▸ The data:

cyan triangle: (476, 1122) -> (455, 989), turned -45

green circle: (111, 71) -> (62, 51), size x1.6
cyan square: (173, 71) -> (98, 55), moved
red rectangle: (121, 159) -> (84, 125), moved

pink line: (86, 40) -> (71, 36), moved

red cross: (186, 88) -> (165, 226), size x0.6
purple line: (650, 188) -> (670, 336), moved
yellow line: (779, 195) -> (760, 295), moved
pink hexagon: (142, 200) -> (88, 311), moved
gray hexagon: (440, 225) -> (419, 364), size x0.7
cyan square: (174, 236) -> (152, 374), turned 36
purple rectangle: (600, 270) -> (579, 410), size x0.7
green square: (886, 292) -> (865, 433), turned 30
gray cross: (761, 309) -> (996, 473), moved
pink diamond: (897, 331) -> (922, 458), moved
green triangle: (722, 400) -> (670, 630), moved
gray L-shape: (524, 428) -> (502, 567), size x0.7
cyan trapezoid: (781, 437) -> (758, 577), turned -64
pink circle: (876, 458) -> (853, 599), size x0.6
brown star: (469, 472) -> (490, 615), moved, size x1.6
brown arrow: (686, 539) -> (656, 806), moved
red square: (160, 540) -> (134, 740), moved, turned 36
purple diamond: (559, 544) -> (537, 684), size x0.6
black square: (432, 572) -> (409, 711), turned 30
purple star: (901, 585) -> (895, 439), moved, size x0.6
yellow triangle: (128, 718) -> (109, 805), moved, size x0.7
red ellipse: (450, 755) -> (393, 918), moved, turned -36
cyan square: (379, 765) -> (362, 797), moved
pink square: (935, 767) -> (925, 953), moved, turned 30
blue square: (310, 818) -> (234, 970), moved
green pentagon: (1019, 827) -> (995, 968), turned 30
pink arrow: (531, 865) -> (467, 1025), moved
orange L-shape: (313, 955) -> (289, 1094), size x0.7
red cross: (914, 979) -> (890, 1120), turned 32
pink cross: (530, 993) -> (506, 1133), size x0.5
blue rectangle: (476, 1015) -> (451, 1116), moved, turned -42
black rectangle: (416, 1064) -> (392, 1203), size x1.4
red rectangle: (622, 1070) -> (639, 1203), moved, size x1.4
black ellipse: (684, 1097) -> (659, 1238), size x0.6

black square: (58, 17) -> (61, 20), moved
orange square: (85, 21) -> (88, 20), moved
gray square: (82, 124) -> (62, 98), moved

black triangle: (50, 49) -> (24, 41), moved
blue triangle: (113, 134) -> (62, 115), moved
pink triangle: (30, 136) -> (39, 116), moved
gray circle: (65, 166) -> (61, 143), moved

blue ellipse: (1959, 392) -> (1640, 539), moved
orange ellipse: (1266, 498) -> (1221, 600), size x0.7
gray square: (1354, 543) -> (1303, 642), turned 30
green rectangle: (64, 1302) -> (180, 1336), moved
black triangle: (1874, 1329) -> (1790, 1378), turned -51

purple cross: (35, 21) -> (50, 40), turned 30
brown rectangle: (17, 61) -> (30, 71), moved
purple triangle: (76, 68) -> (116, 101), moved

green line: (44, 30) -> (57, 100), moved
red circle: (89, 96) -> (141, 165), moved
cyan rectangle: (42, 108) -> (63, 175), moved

▸ Problem to work on: What lines of the listing above hold "rectangle"? Copy all of them.

▸ Expected answer:
red rectangle: (121, 159) -> (84, 125), moved
purple rectangle: (600, 270) -> (579, 410), size x0.7
blue rectangle: (476, 1015) -> (451, 1116), moved, turned -42
black rectangle: (416, 1064) -> (392, 1203), size x1.4
red rectangle: (622, 1070) -> (639, 1203), moved, size x1.4
green rectangle: (64, 1302) -> (180, 1336), moved
brown rectangle: (17, 61) -> (30, 71), moved
cyan rectangle: (42, 108) -> (63, 175), moved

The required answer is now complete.